EXERCISE BRIEF →
Please set down, unchanged, the line containing "C2: 100nF (-9V, GND) -> 47nF (-9V, GND)" and all the lines that follow it until the data below ends.

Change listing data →
::::::
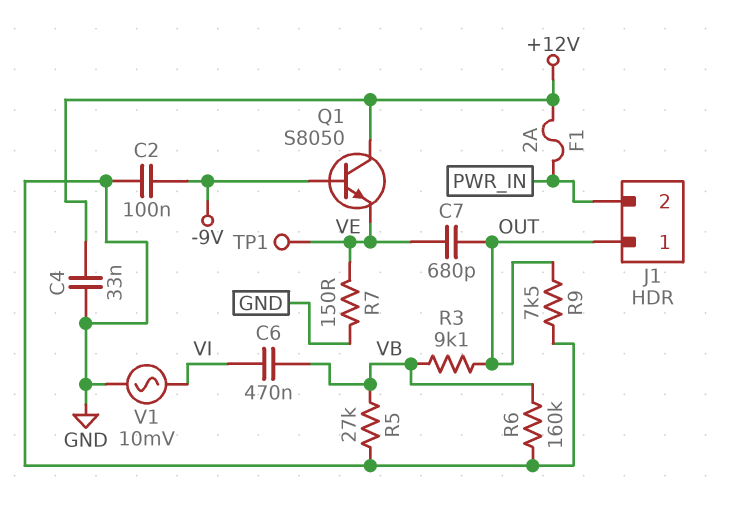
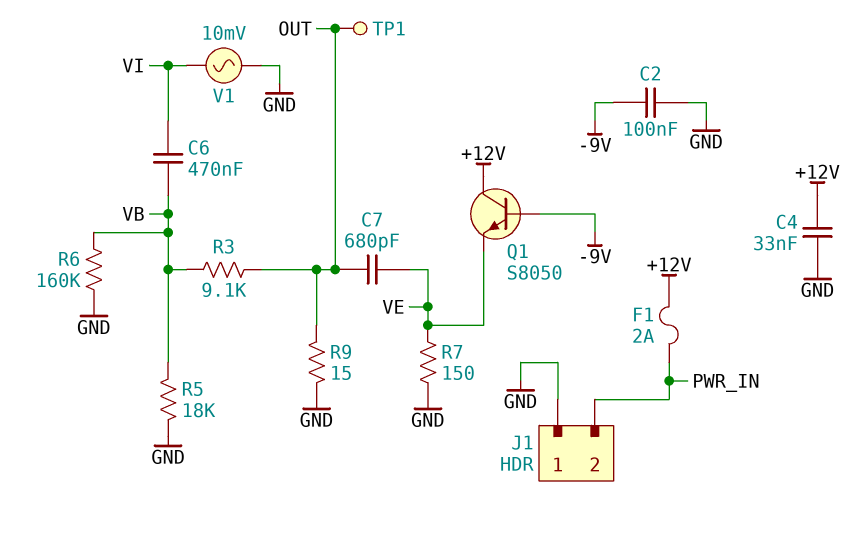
J1 pin 1: OUT -> GND
R5: 27k (GND, VB) -> 18k (GND, VB)
R9: 7.5k (GND, OUT) -> 15 (GND, OUT)
TP1: test point (VE) -> test point (OUT)

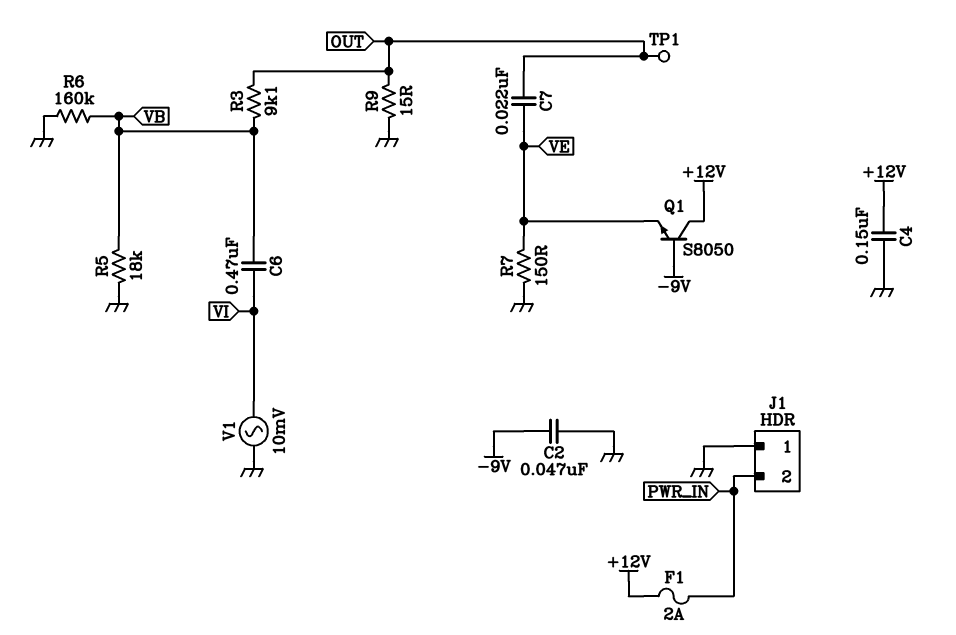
C2: 100nF (-9V, GND) -> 47nF (-9V, GND)
C4: 33nF (+12V, GND) -> 150nF (+12V, GND)
C7: 680pF (OUT, VE) -> 22nF (OUT, VE)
::::::
FINISHED EXERCISE →
C2: 100nF (-9V, GND) -> 47nF (-9V, GND)
C4: 33nF (+12V, GND) -> 150nF (+12V, GND)
C7: 680pF (OUT, VE) -> 22nF (OUT, VE)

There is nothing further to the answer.